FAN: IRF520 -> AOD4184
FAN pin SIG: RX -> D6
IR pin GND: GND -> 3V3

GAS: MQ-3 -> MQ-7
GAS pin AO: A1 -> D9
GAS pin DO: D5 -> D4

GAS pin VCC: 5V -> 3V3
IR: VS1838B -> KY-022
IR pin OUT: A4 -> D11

• • •

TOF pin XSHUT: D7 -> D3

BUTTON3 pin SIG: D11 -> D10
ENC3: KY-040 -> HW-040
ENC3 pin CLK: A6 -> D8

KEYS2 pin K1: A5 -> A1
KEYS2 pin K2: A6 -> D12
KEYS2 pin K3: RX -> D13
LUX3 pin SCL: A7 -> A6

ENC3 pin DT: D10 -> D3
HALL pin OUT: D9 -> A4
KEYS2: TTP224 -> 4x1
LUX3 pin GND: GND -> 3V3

• • •

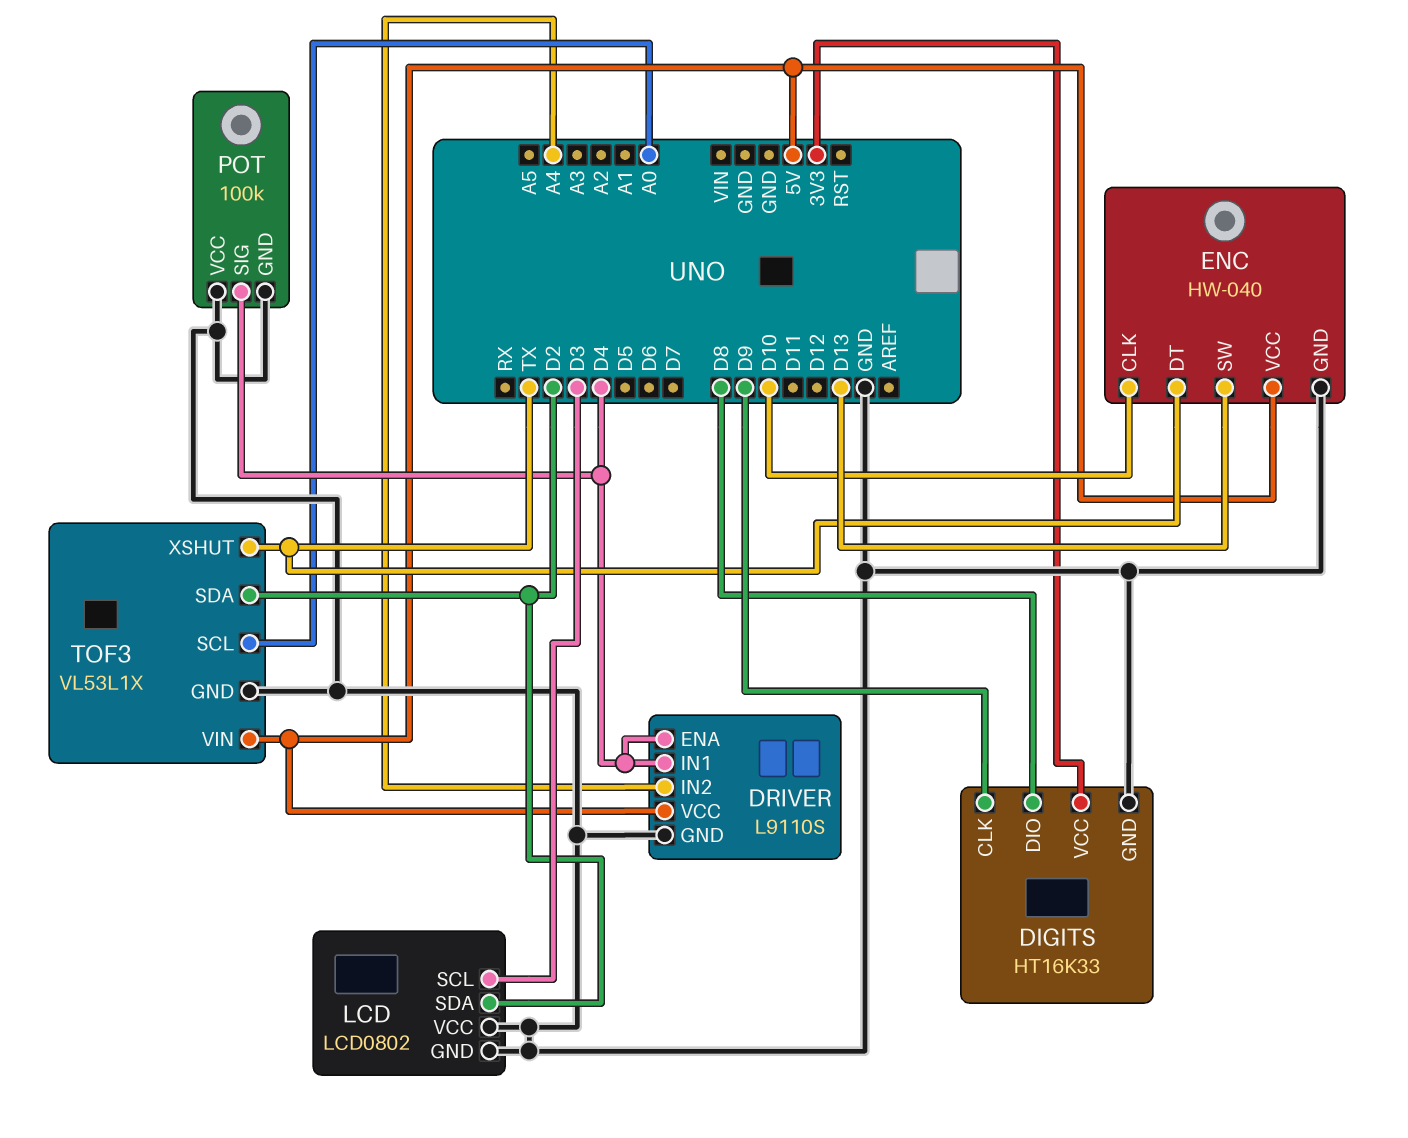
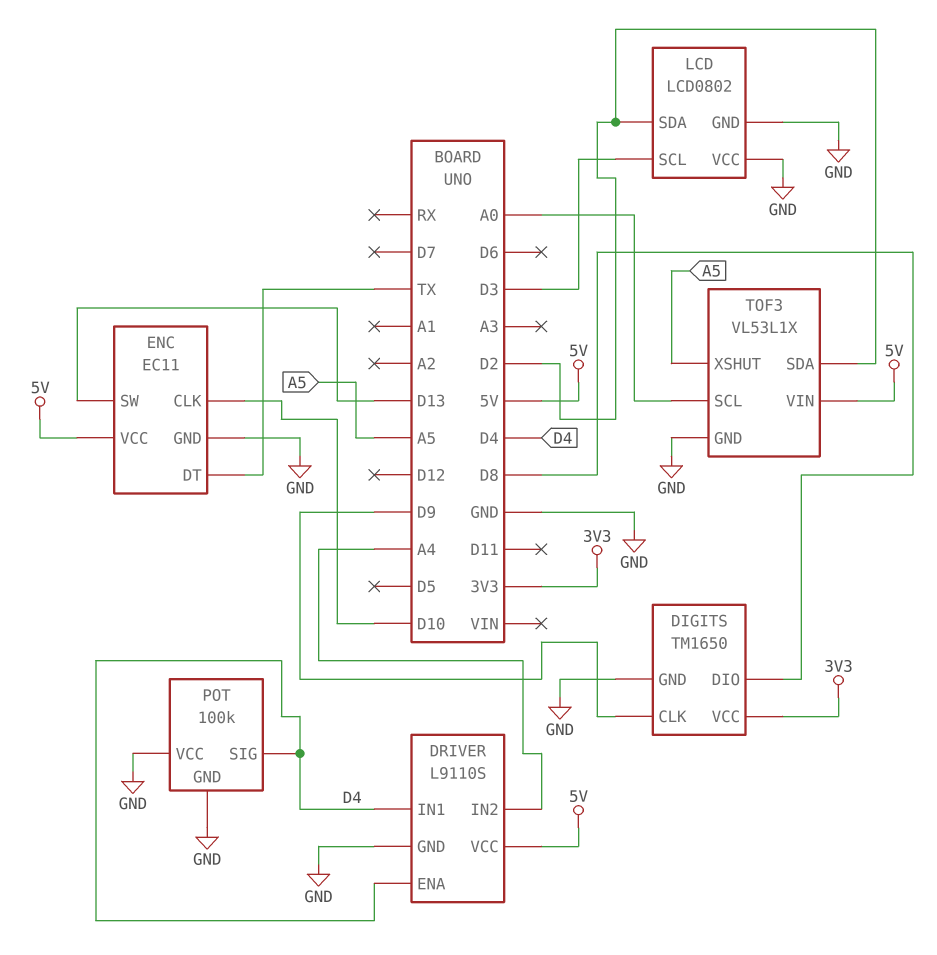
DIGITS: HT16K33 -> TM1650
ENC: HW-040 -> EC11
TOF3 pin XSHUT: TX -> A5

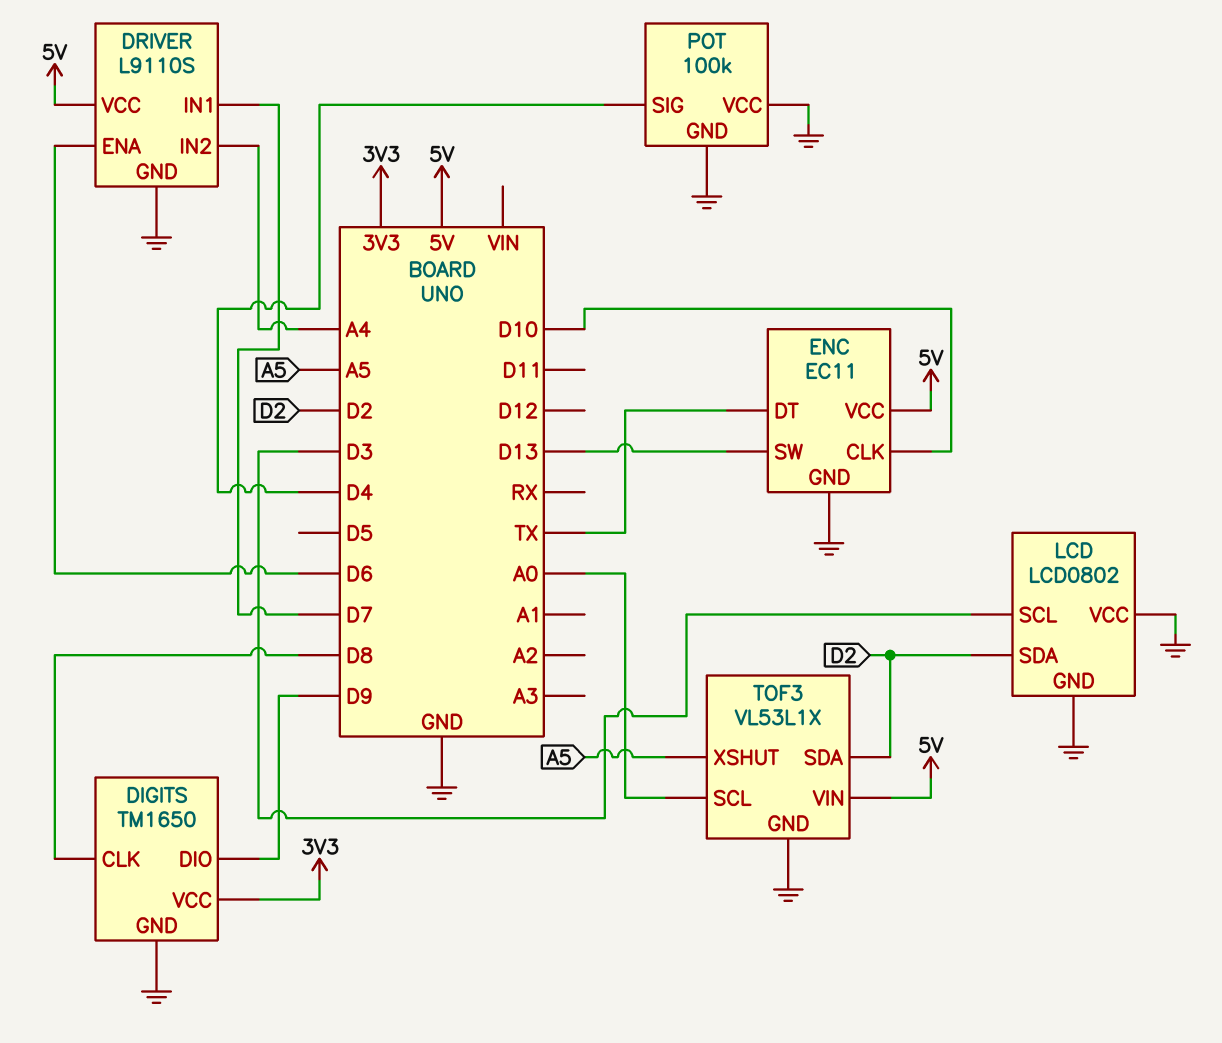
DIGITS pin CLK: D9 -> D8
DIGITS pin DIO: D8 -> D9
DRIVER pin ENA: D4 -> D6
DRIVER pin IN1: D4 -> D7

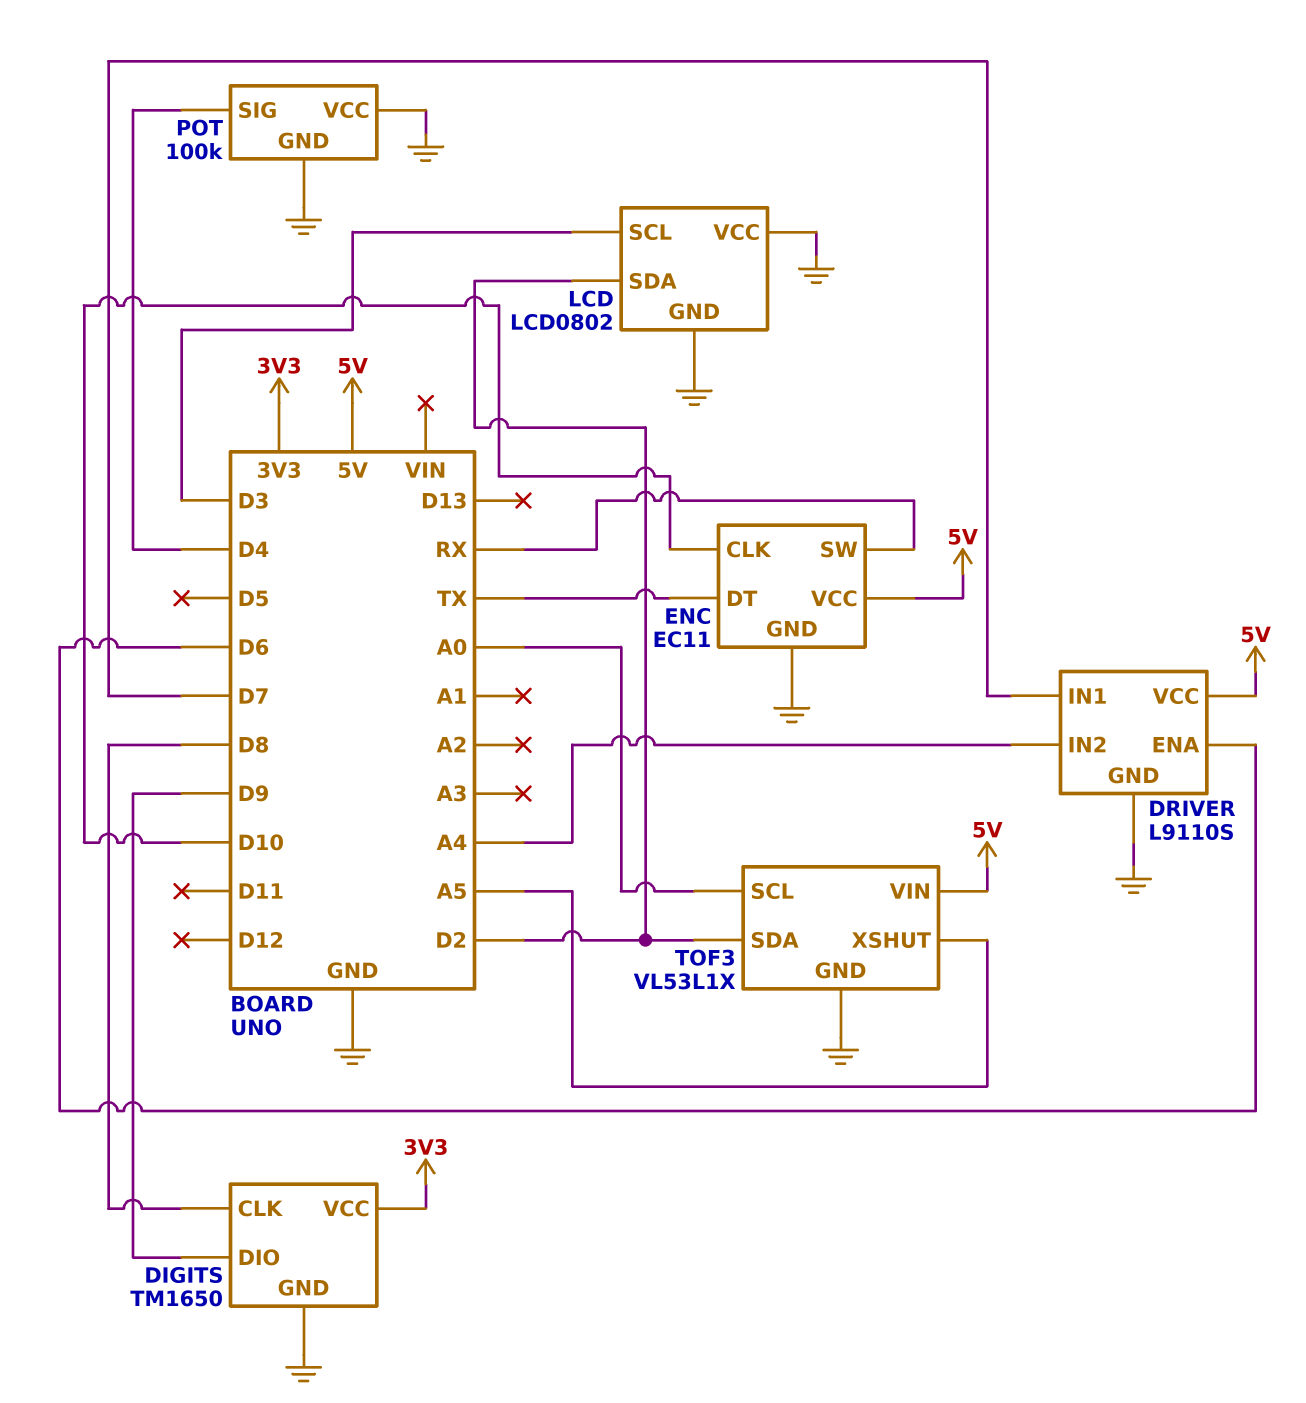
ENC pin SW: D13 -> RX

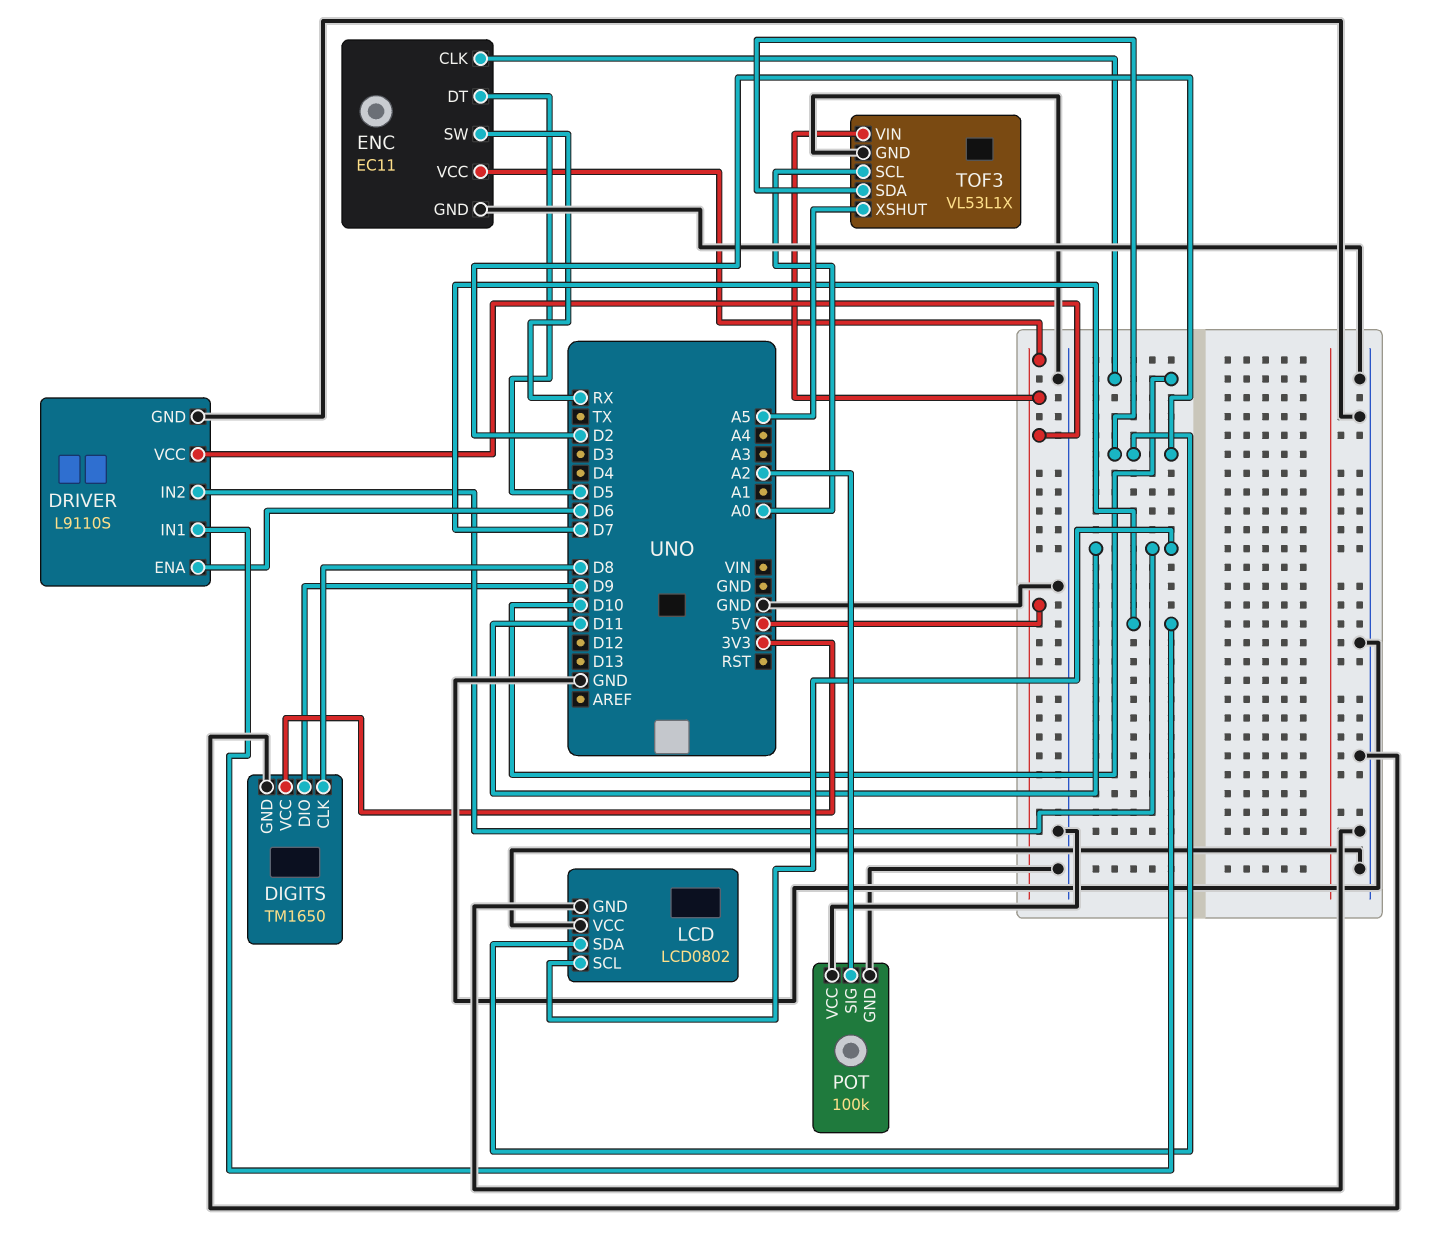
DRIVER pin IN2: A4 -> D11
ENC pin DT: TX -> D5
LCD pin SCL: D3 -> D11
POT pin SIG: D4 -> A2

• • •

Skipping every picture, transcribe exactly the lines above from the one containing "DIGITS pin DIO: D8 -> D9" through the one containing "POT pin SIG: D4 -> A2", both included.

FINAL ANSWER
DIGITS pin DIO: D8 -> D9
DRIVER pin ENA: D4 -> D6
DRIVER pin IN1: D4 -> D7

ENC pin SW: D13 -> RX

DRIVER pin IN2: A4 -> D11
ENC pin DT: TX -> D5
LCD pin SCL: D3 -> D11
POT pin SIG: D4 -> A2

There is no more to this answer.